▸ The task: Could you print the listing again exactly, omitting the pictures?

▸ Source data:
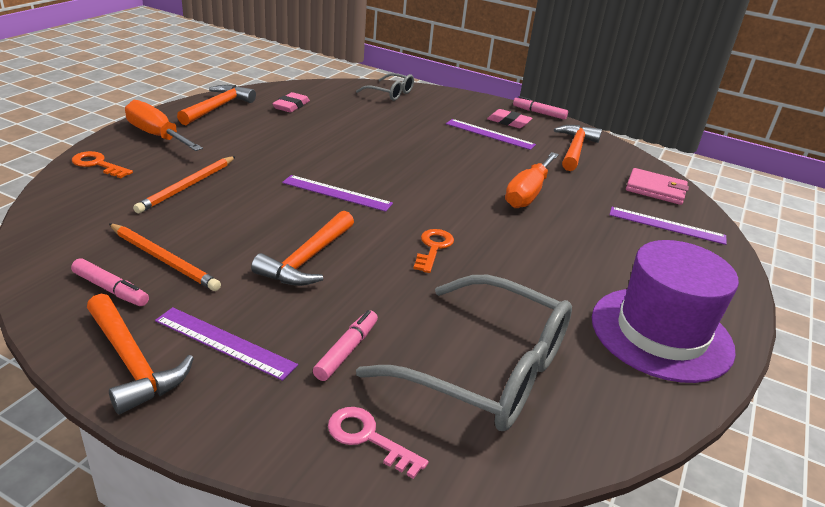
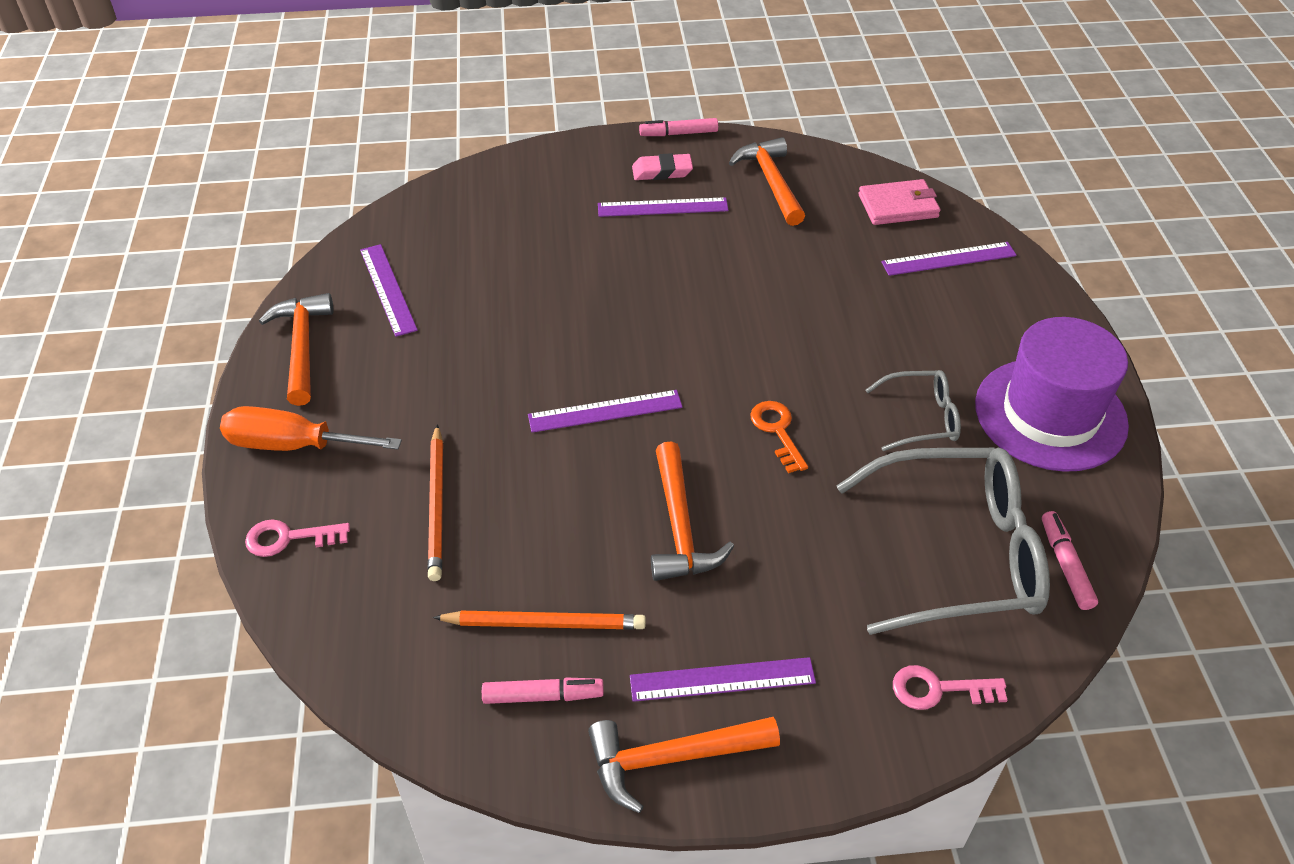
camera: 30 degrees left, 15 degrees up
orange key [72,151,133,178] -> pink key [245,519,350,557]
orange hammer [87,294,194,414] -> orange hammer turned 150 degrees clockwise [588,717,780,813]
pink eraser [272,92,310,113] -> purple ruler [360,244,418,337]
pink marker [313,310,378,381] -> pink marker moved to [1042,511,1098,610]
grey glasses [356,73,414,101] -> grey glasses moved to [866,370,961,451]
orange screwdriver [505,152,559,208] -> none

▸ Output of the exercise:
camera: 30 degrees left, 15 degrees up
orange key [72,151,133,178] -> pink key [245,519,350,557]
orange hammer [87,294,194,414] -> orange hammer turned 150 degrees clockwise [588,717,780,813]
pink eraser [272,92,310,113] -> purple ruler [360,244,418,337]
pink marker [313,310,378,381] -> pink marker moved to [1042,511,1098,610]
grey glasses [356,73,414,101] -> grey glasses moved to [866,370,961,451]
orange screwdriver [505,152,559,208] -> none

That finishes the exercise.